Source material:
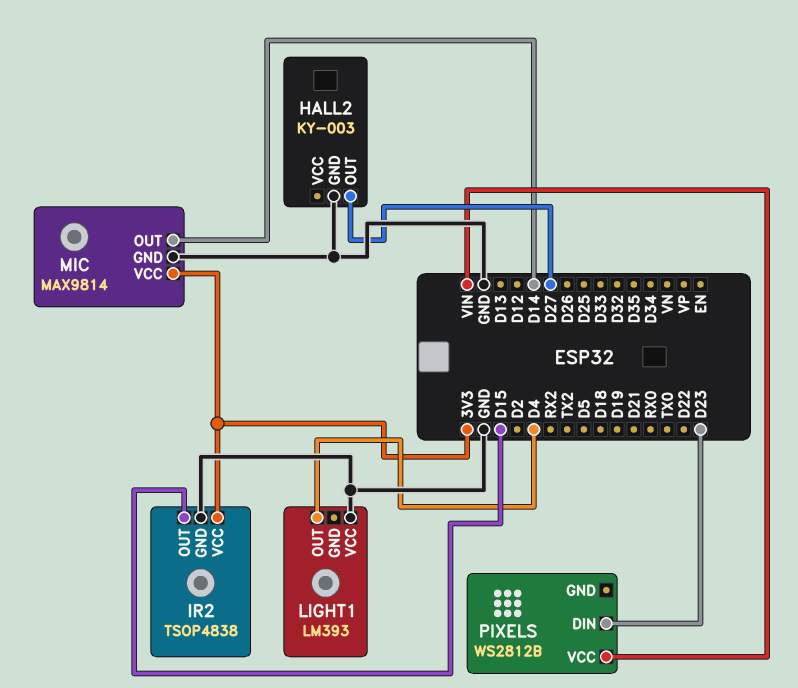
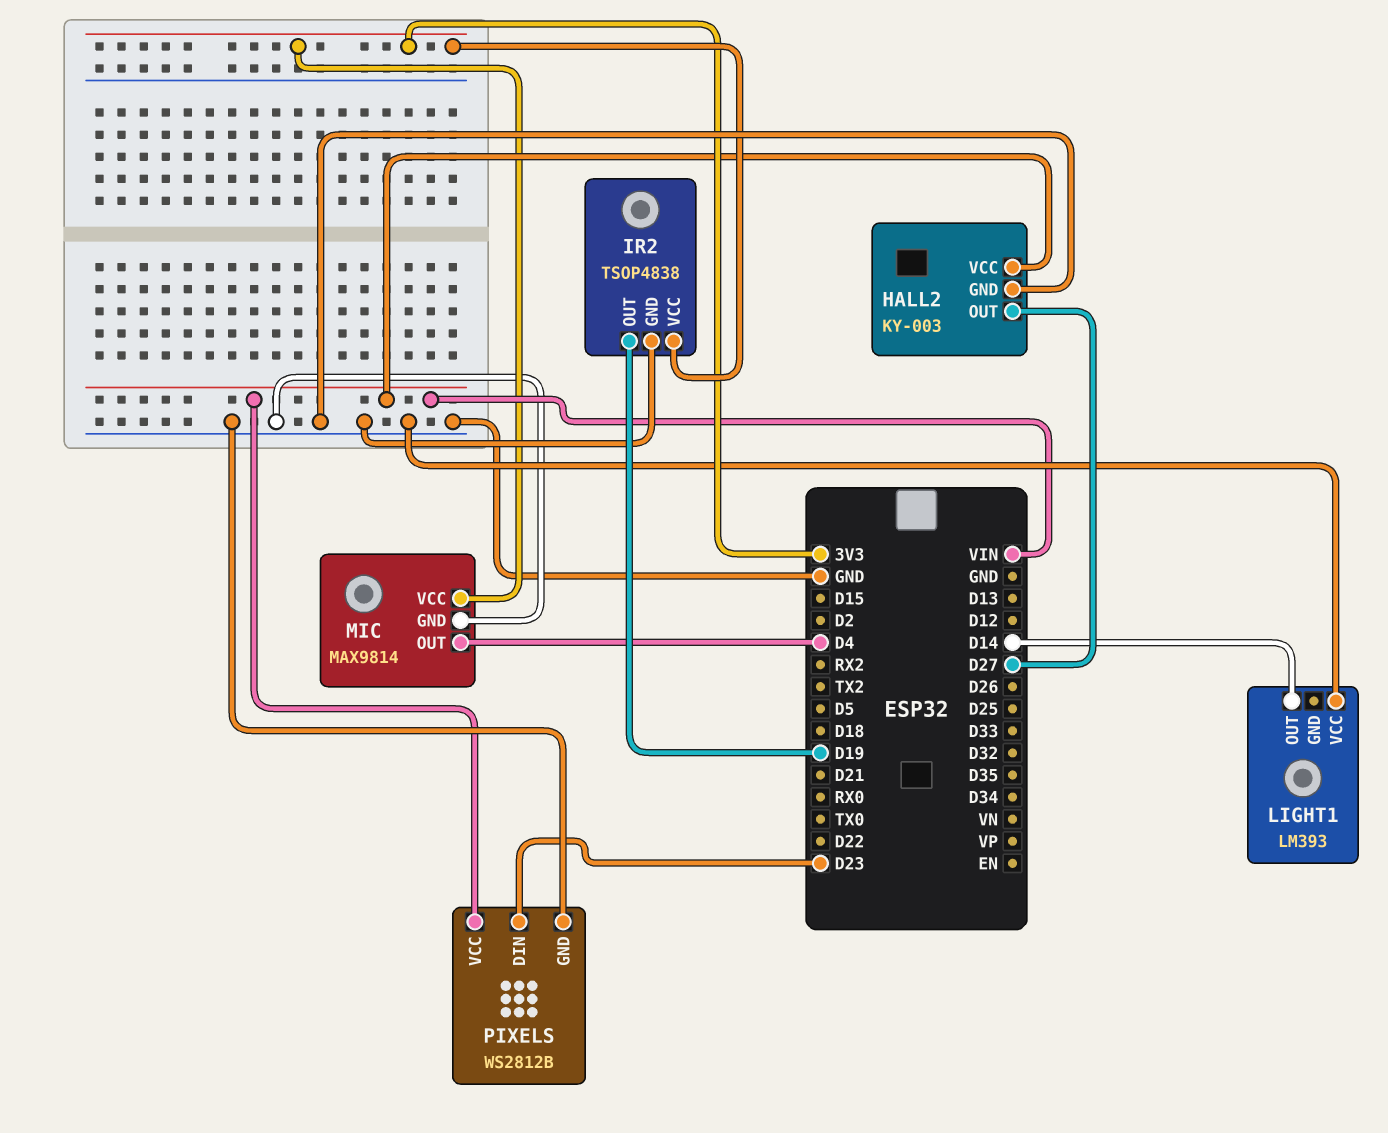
HALL2 pin VCC: none -> VIN
IR2 pin OUT: D15 -> D19
LIGHT1 pin OUT: D4 -> D14
MIC pin OUT: D14 -> D4
PIXELS pin GND: none -> GND

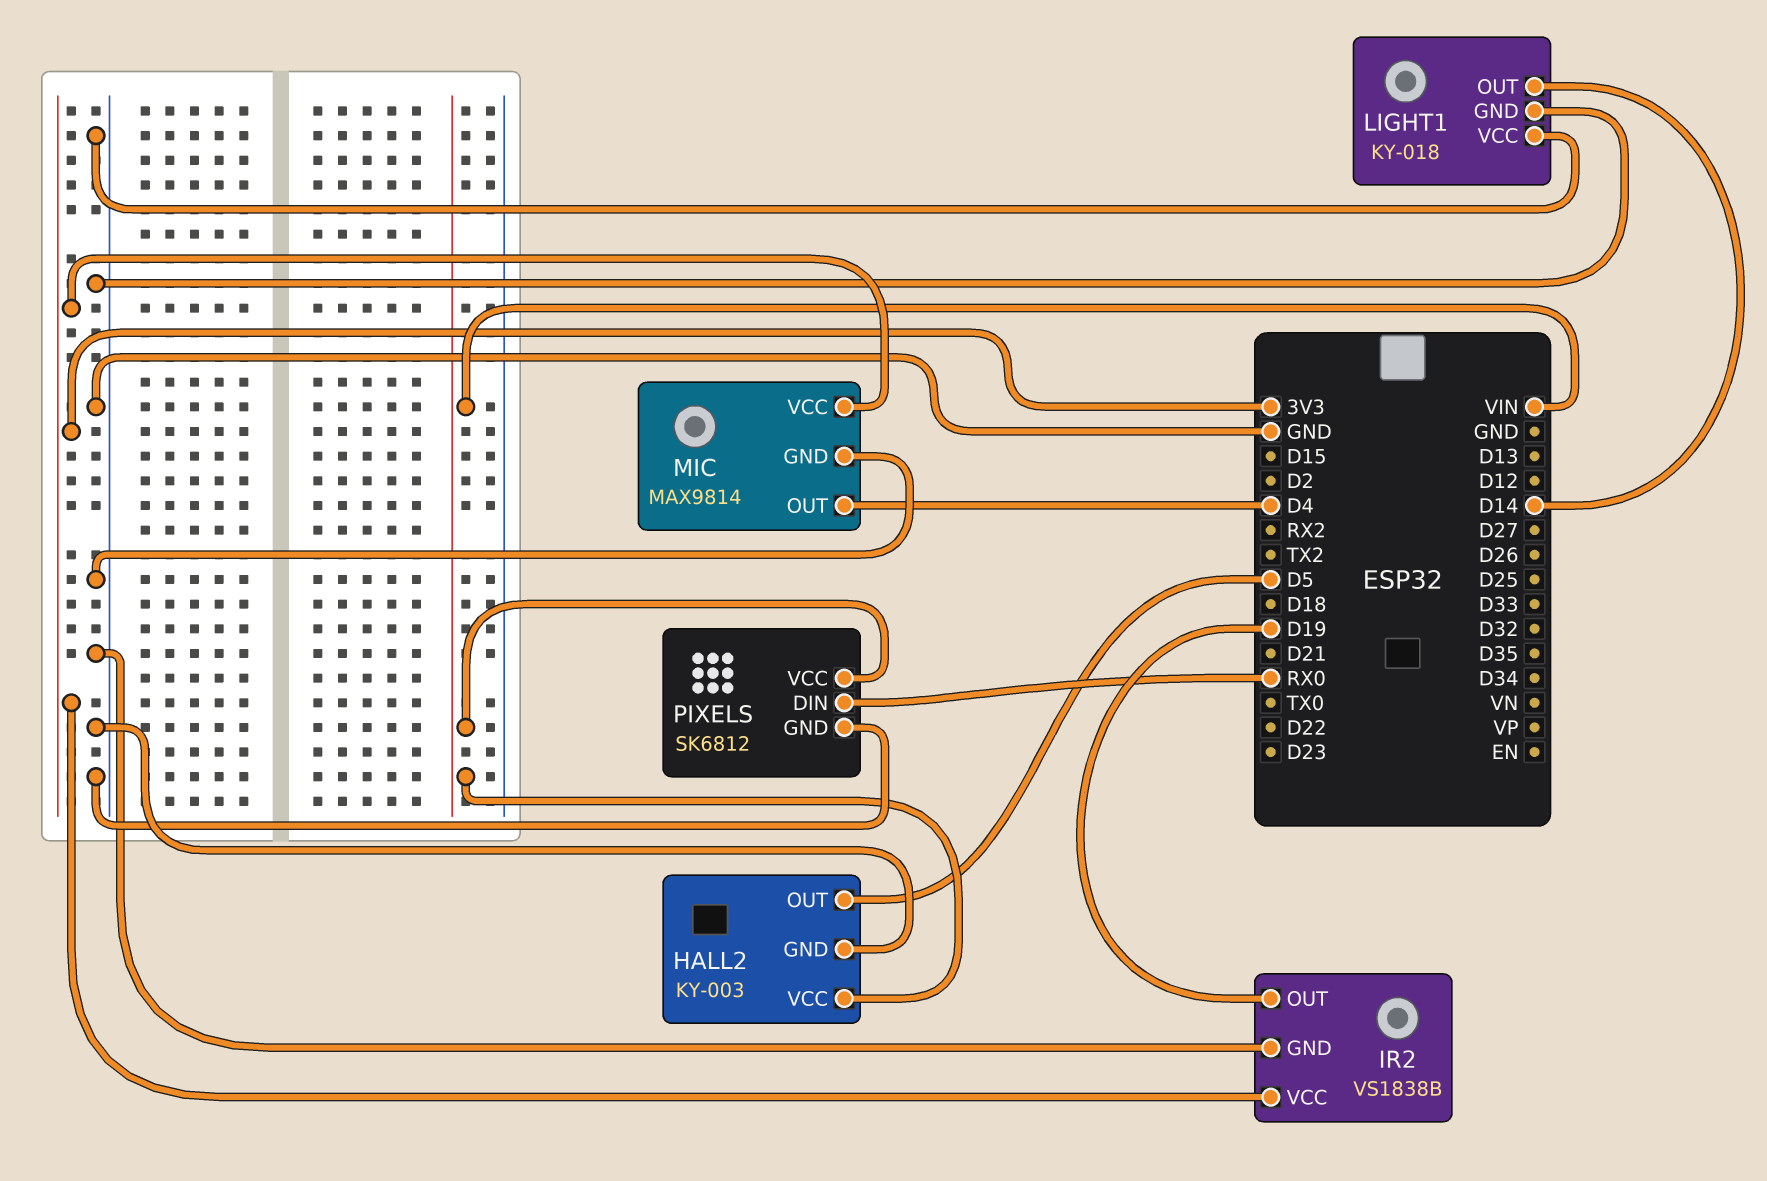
HALL2 pin OUT: D27 -> D5
IR2: TSOP4838 -> VS1838B
LIGHT1: LM393 -> KY-018
LIGHT1 pin GND: none -> GND
PIXELS: WS2812B -> SK6812
PIXELS pin DIN: D23 -> RX0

Work required:
Starting with the line that contains "IR2 pin OUT: D15 -> D19", reproduce every line down to the end of the listing above, both endpoints included. Pictures stay out.

Worked solution:
IR2 pin OUT: D15 -> D19
LIGHT1 pin OUT: D4 -> D14
MIC pin OUT: D14 -> D4
PIXELS pin GND: none -> GND

HALL2 pin OUT: D27 -> D5
IR2: TSOP4838 -> VS1838B
LIGHT1: LM393 -> KY-018
LIGHT1 pin GND: none -> GND
PIXELS: WS2812B -> SK6812
PIXELS pin DIN: D23 -> RX0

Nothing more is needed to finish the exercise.